- Work to complete
Among the lines below, copy exactly those from the one with "IMU3: MPU9250 -> MPU6050" through the one with "LINE3 pin VCC: 3V3 -> GND", counting both ends.

- Information shown

===

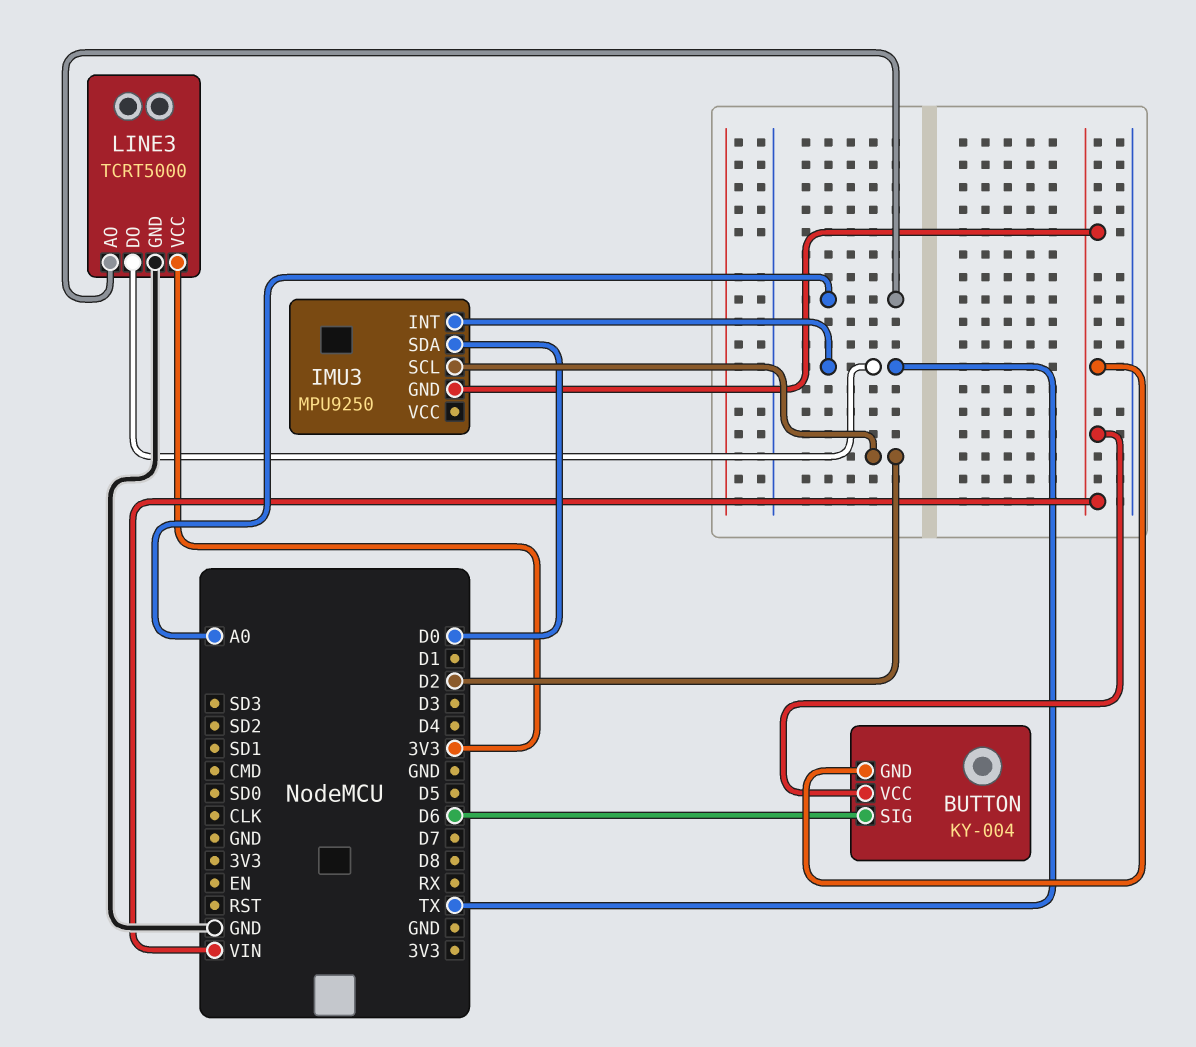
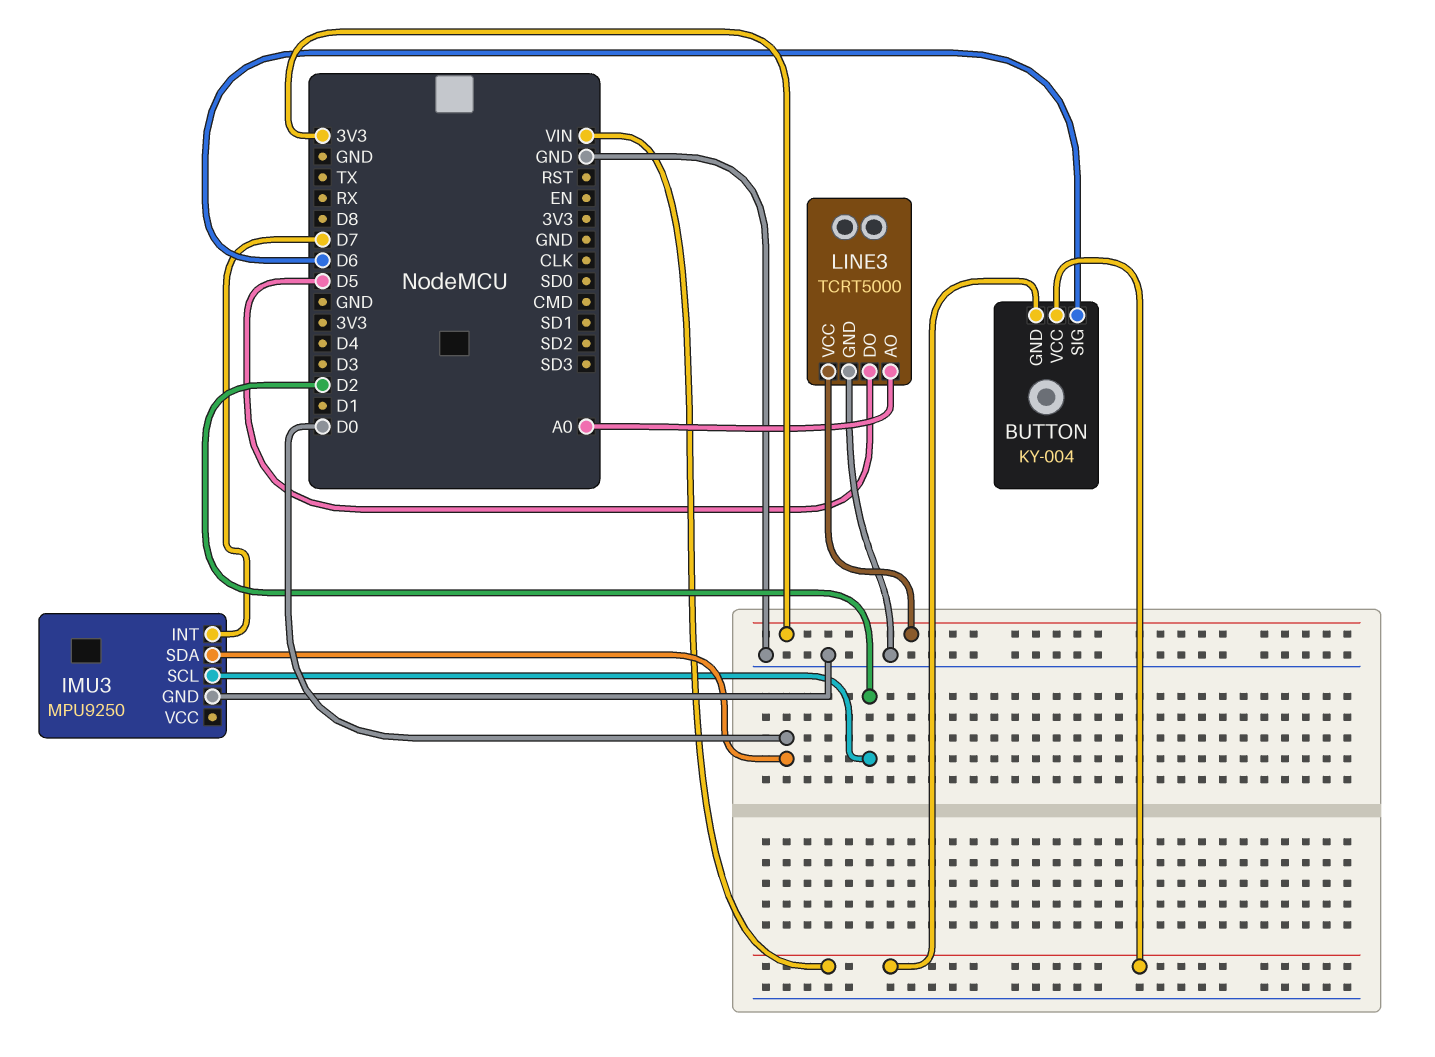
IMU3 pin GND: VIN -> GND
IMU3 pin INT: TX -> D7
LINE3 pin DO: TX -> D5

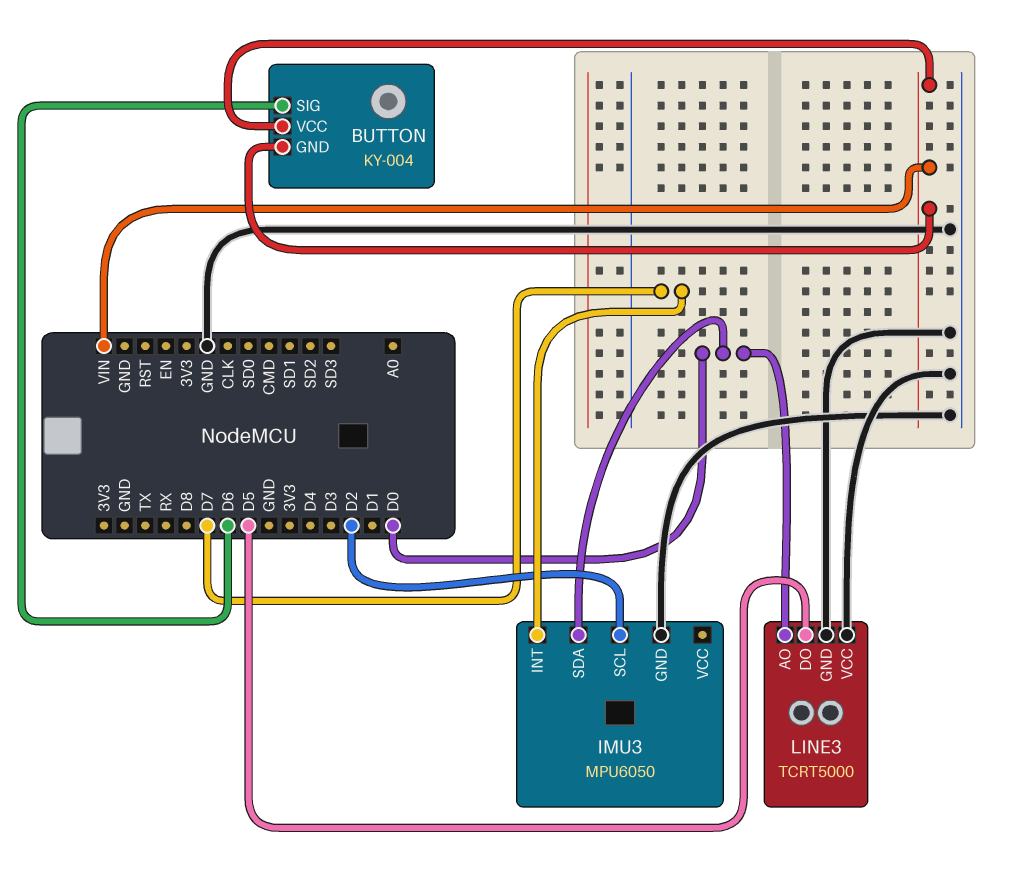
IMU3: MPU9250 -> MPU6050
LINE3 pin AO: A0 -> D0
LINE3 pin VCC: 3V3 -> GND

===

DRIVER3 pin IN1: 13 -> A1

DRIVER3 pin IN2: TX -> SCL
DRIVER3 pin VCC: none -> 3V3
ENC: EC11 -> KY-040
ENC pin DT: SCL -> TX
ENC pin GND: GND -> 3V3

===

- Answer box
IMU3: MPU9250 -> MPU6050
LINE3 pin AO: A0 -> D0
LINE3 pin VCC: 3V3 -> GND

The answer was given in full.